(YOUR GOAL): Your answer is the listing, printed exactly as given.

(THE INPUT):
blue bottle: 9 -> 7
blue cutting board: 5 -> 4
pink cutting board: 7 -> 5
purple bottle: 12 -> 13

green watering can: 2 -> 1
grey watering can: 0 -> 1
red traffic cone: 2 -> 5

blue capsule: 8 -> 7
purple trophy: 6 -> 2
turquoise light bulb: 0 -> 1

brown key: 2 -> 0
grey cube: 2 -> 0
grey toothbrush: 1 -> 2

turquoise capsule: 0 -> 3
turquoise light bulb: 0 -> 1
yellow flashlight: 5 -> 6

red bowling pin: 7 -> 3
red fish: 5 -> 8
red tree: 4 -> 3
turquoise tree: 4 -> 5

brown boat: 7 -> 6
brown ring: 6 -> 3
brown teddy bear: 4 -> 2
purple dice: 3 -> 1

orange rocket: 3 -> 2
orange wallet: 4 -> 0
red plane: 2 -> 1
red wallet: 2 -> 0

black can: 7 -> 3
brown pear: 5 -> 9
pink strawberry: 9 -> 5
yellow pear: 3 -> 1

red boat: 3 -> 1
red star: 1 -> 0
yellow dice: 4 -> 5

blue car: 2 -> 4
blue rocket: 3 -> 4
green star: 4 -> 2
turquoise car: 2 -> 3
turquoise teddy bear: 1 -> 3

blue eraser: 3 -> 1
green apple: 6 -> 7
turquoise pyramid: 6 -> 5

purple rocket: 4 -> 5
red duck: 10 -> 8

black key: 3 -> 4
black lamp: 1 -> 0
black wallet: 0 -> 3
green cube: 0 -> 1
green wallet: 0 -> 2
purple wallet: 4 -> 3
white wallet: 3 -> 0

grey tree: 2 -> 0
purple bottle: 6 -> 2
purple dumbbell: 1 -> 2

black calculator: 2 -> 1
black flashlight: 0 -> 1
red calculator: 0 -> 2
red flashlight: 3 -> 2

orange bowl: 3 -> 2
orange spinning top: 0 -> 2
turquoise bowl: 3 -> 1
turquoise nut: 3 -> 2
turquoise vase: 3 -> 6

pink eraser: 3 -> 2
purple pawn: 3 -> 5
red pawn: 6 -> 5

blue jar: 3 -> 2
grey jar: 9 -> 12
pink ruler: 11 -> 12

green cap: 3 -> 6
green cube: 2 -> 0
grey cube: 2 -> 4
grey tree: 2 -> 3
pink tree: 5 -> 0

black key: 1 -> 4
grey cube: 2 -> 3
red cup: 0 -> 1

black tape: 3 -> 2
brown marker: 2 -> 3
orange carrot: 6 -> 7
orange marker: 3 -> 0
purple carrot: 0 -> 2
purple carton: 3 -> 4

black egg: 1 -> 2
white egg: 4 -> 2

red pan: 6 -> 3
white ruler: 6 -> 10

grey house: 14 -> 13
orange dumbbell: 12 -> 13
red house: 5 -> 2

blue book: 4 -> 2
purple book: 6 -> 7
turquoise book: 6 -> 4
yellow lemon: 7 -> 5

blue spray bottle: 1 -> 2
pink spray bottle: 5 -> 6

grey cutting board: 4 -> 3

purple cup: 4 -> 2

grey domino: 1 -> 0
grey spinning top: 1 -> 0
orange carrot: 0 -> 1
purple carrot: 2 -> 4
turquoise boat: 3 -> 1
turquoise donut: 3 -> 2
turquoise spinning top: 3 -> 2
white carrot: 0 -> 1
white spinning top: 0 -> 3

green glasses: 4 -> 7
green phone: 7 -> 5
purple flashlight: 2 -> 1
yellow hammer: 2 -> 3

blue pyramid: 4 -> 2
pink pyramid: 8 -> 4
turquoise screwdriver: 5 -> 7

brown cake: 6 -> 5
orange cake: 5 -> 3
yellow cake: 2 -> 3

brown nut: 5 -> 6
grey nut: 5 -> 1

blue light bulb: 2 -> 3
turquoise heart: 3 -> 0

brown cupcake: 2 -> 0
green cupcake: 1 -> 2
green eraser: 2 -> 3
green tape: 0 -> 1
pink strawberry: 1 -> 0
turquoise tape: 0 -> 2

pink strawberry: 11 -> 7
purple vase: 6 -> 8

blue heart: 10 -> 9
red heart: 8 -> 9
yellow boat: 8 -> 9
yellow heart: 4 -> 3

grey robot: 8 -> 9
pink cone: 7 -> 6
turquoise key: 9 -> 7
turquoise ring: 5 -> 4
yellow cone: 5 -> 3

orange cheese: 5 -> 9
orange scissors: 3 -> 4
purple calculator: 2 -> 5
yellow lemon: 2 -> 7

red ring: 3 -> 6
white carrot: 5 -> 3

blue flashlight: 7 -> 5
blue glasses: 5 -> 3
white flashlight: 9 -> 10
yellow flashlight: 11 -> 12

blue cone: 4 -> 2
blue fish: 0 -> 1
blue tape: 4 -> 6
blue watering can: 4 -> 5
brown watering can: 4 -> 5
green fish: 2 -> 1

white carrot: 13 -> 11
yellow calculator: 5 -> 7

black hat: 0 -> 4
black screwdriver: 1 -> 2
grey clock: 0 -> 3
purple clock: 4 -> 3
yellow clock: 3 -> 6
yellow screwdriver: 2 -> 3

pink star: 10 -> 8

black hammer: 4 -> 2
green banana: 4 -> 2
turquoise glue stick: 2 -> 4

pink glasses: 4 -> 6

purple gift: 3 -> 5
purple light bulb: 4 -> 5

(EXERCISE RESULT):
blue bottle: 9 -> 7
blue cutting board: 5 -> 4
pink cutting board: 7 -> 5
purple bottle: 12 -> 13

green watering can: 2 -> 1
grey watering can: 0 -> 1
red traffic cone: 2 -> 5

blue capsule: 8 -> 7
purple trophy: 6 -> 2
turquoise light bulb: 0 -> 1

brown key: 2 -> 0
grey cube: 2 -> 0
grey toothbrush: 1 -> 2

turquoise capsule: 0 -> 3
turquoise light bulb: 0 -> 1
yellow flashlight: 5 -> 6

red bowling pin: 7 -> 3
red fish: 5 -> 8
red tree: 4 -> 3
turquoise tree: 4 -> 5

brown boat: 7 -> 6
brown ring: 6 -> 3
brown teddy bear: 4 -> 2
purple dice: 3 -> 1

orange rocket: 3 -> 2
orange wallet: 4 -> 0
red plane: 2 -> 1
red wallet: 2 -> 0

black can: 7 -> 3
brown pear: 5 -> 9
pink strawberry: 9 -> 5
yellow pear: 3 -> 1

red boat: 3 -> 1
red star: 1 -> 0
yellow dice: 4 -> 5

blue car: 2 -> 4
blue rocket: 3 -> 4
green star: 4 -> 2
turquoise car: 2 -> 3
turquoise teddy bear: 1 -> 3

blue eraser: 3 -> 1
green apple: 6 -> 7
turquoise pyramid: 6 -> 5

purple rocket: 4 -> 5
red duck: 10 -> 8

black key: 3 -> 4
black lamp: 1 -> 0
black wallet: 0 -> 3
green cube: 0 -> 1
green wallet: 0 -> 2
purple wallet: 4 -> 3
white wallet: 3 -> 0

grey tree: 2 -> 0
purple bottle: 6 -> 2
purple dumbbell: 1 -> 2

black calculator: 2 -> 1
black flashlight: 0 -> 1
red calculator: 0 -> 2
red flashlight: 3 -> 2

orange bowl: 3 -> 2
orange spinning top: 0 -> 2
turquoise bowl: 3 -> 1
turquoise nut: 3 -> 2
turquoise vase: 3 -> 6

pink eraser: 3 -> 2
purple pawn: 3 -> 5
red pawn: 6 -> 5

blue jar: 3 -> 2
grey jar: 9 -> 12
pink ruler: 11 -> 12

green cap: 3 -> 6
green cube: 2 -> 0
grey cube: 2 -> 4
grey tree: 2 -> 3
pink tree: 5 -> 0

black key: 1 -> 4
grey cube: 2 -> 3
red cup: 0 -> 1

black tape: 3 -> 2
brown marker: 2 -> 3
orange carrot: 6 -> 7
orange marker: 3 -> 0
purple carrot: 0 -> 2
purple carton: 3 -> 4

black egg: 1 -> 2
white egg: 4 -> 2

red pan: 6 -> 3
white ruler: 6 -> 10

grey house: 14 -> 13
orange dumbbell: 12 -> 13
red house: 5 -> 2

blue book: 4 -> 2
purple book: 6 -> 7
turquoise book: 6 -> 4
yellow lemon: 7 -> 5

blue spray bottle: 1 -> 2
pink spray bottle: 5 -> 6

grey cutting board: 4 -> 3

purple cup: 4 -> 2

grey domino: 1 -> 0
grey spinning top: 1 -> 0
orange carrot: 0 -> 1
purple carrot: 2 -> 4
turquoise boat: 3 -> 1
turquoise donut: 3 -> 2
turquoise spinning top: 3 -> 2
white carrot: 0 -> 1
white spinning top: 0 -> 3

green glasses: 4 -> 7
green phone: 7 -> 5
purple flashlight: 2 -> 1
yellow hammer: 2 -> 3

blue pyramid: 4 -> 2
pink pyramid: 8 -> 4
turquoise screwdriver: 5 -> 7

brown cake: 6 -> 5
orange cake: 5 -> 3
yellow cake: 2 -> 3

brown nut: 5 -> 6
grey nut: 5 -> 1

blue light bulb: 2 -> 3
turquoise heart: 3 -> 0

brown cupcake: 2 -> 0
green cupcake: 1 -> 2
green eraser: 2 -> 3
green tape: 0 -> 1
pink strawberry: 1 -> 0
turquoise tape: 0 -> 2

pink strawberry: 11 -> 7
purple vase: 6 -> 8

blue heart: 10 -> 9
red heart: 8 -> 9
yellow boat: 8 -> 9
yellow heart: 4 -> 3

grey robot: 8 -> 9
pink cone: 7 -> 6
turquoise key: 9 -> 7
turquoise ring: 5 -> 4
yellow cone: 5 -> 3

orange cheese: 5 -> 9
orange scissors: 3 -> 4
purple calculator: 2 -> 5
yellow lemon: 2 -> 7

red ring: 3 -> 6
white carrot: 5 -> 3

blue flashlight: 7 -> 5
blue glasses: 5 -> 3
white flashlight: 9 -> 10
yellow flashlight: 11 -> 12

blue cone: 4 -> 2
blue fish: 0 -> 1
blue tape: 4 -> 6
blue watering can: 4 -> 5
brown watering can: 4 -> 5
green fish: 2 -> 1

white carrot: 13 -> 11
yellow calculator: 5 -> 7

black hat: 0 -> 4
black screwdriver: 1 -> 2
grey clock: 0 -> 3
purple clock: 4 -> 3
yellow clock: 3 -> 6
yellow screwdriver: 2 -> 3

pink star: 10 -> 8

black hammer: 4 -> 2
green banana: 4 -> 2
turquoise glue stick: 2 -> 4

pink glasses: 4 -> 6

purple gift: 3 -> 5
purple light bulb: 4 -> 5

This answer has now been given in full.